The data below:
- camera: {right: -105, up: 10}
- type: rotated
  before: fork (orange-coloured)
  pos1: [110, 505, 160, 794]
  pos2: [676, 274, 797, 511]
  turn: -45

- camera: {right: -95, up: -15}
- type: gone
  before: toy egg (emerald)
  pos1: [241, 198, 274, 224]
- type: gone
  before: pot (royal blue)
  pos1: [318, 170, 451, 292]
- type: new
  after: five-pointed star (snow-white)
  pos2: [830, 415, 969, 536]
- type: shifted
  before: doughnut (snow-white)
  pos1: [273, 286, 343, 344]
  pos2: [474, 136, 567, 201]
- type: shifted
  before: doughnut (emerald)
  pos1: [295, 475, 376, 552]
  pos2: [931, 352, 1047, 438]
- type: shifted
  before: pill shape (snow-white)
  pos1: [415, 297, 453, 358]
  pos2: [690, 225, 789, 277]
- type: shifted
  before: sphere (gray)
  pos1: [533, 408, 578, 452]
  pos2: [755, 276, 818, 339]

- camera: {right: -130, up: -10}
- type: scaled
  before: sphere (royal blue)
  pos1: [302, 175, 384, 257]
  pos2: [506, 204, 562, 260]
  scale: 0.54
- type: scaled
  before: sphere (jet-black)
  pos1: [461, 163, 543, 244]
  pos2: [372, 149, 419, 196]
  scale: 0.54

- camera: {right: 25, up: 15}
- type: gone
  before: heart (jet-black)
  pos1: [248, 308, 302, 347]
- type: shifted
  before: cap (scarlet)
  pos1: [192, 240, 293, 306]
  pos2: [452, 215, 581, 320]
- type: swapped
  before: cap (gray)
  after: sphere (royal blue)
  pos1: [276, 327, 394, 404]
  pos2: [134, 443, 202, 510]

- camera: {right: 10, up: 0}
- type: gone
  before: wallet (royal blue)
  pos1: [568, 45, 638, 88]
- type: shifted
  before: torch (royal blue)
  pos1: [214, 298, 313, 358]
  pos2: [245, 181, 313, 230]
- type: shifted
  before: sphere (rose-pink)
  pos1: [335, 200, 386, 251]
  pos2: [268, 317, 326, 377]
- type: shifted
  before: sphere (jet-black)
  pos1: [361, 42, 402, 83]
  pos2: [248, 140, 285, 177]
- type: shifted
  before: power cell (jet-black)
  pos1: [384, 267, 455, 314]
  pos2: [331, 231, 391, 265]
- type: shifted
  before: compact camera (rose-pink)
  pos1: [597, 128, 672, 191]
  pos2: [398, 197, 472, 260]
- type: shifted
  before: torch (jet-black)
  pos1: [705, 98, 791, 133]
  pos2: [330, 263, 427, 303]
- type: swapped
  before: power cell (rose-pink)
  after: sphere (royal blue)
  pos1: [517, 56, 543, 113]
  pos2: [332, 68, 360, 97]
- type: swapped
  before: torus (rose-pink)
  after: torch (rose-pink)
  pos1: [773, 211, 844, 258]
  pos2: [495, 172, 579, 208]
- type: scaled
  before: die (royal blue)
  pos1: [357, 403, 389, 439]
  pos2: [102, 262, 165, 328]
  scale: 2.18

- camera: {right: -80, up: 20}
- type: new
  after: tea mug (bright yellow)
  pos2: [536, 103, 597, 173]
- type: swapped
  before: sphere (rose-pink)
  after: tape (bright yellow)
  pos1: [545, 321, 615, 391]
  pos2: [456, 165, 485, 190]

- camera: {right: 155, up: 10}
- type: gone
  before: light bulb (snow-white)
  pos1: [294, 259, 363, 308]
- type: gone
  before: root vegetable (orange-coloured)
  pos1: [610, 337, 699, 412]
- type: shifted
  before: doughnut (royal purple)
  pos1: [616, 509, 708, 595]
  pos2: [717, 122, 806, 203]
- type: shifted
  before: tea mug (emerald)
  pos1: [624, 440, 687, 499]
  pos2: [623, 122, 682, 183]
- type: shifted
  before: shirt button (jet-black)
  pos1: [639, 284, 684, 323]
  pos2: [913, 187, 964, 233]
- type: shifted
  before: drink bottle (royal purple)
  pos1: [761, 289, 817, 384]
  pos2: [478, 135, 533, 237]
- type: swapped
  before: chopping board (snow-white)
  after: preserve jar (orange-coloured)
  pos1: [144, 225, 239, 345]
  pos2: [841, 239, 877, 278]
End of The data.
* _What you need to do_
Nothing in the data may differ; print all of it exactly as written.

* _Task solution_
- camera: {right: -105, up: 10}
- type: rotated
  before: fork (orange-coloured)
  pos1: [110, 505, 160, 794]
  pos2: [676, 274, 797, 511]
  turn: -45

- camera: {right: -95, up: -15}
- type: gone
  before: toy egg (emerald)
  pos1: [241, 198, 274, 224]
- type: gone
  before: pot (royal blue)
  pos1: [318, 170, 451, 292]
- type: new
  after: five-pointed star (snow-white)
  pos2: [830, 415, 969, 536]
- type: shifted
  before: doughnut (snow-white)
  pos1: [273, 286, 343, 344]
  pos2: [474, 136, 567, 201]
- type: shifted
  before: doughnut (emerald)
  pos1: [295, 475, 376, 552]
  pos2: [931, 352, 1047, 438]
- type: shifted
  before: pill shape (snow-white)
  pos1: [415, 297, 453, 358]
  pos2: [690, 225, 789, 277]
- type: shifted
  before: sphere (gray)
  pos1: [533, 408, 578, 452]
  pos2: [755, 276, 818, 339]

- camera: {right: -130, up: -10}
- type: scaled
  before: sphere (royal blue)
  pos1: [302, 175, 384, 257]
  pos2: [506, 204, 562, 260]
  scale: 0.54
- type: scaled
  before: sphere (jet-black)
  pos1: [461, 163, 543, 244]
  pos2: [372, 149, 419, 196]
  scale: 0.54

- camera: {right: 25, up: 15}
- type: gone
  before: heart (jet-black)
  pos1: [248, 308, 302, 347]
- type: shifted
  before: cap (scarlet)
  pos1: [192, 240, 293, 306]
  pos2: [452, 215, 581, 320]
- type: swapped
  before: cap (gray)
  after: sphere (royal blue)
  pos1: [276, 327, 394, 404]
  pos2: [134, 443, 202, 510]

- camera: {right: 10, up: 0}
- type: gone
  before: wallet (royal blue)
  pos1: [568, 45, 638, 88]
- type: shifted
  before: torch (royal blue)
  pos1: [214, 298, 313, 358]
  pos2: [245, 181, 313, 230]
- type: shifted
  before: sphere (rose-pink)
  pos1: [335, 200, 386, 251]
  pos2: [268, 317, 326, 377]
- type: shifted
  before: sphere (jet-black)
  pos1: [361, 42, 402, 83]
  pos2: [248, 140, 285, 177]
- type: shifted
  before: power cell (jet-black)
  pos1: [384, 267, 455, 314]
  pos2: [331, 231, 391, 265]
- type: shifted
  before: compact camera (rose-pink)
  pos1: [597, 128, 672, 191]
  pos2: [398, 197, 472, 260]
- type: shifted
  before: torch (jet-black)
  pos1: [705, 98, 791, 133]
  pos2: [330, 263, 427, 303]
- type: swapped
  before: power cell (rose-pink)
  after: sphere (royal blue)
  pos1: [517, 56, 543, 113]
  pos2: [332, 68, 360, 97]
- type: swapped
  before: torus (rose-pink)
  after: torch (rose-pink)
  pos1: [773, 211, 844, 258]
  pos2: [495, 172, 579, 208]
- type: scaled
  before: die (royal blue)
  pos1: [357, 403, 389, 439]
  pos2: [102, 262, 165, 328]
  scale: 2.18

- camera: {right: -80, up: 20}
- type: new
  after: tea mug (bright yellow)
  pos2: [536, 103, 597, 173]
- type: swapped
  before: sphere (rose-pink)
  after: tape (bright yellow)
  pos1: [545, 321, 615, 391]
  pos2: [456, 165, 485, 190]

- camera: {right: 155, up: 10}
- type: gone
  before: light bulb (snow-white)
  pos1: [294, 259, 363, 308]
- type: gone
  before: root vegetable (orange-coloured)
  pos1: [610, 337, 699, 412]
- type: shifted
  before: doughnut (royal purple)
  pos1: [616, 509, 708, 595]
  pos2: [717, 122, 806, 203]
- type: shifted
  before: tea mug (emerald)
  pos1: [624, 440, 687, 499]
  pos2: [623, 122, 682, 183]
- type: shifted
  before: shirt button (jet-black)
  pos1: [639, 284, 684, 323]
  pos2: [913, 187, 964, 233]
- type: shifted
  before: drink bottle (royal purple)
  pos1: [761, 289, 817, 384]
  pos2: [478, 135, 533, 237]
- type: swapped
  before: chopping board (snow-white)
  after: preserve jar (orange-coloured)
  pos1: [144, 225, 239, 345]
  pos2: [841, 239, 877, 278]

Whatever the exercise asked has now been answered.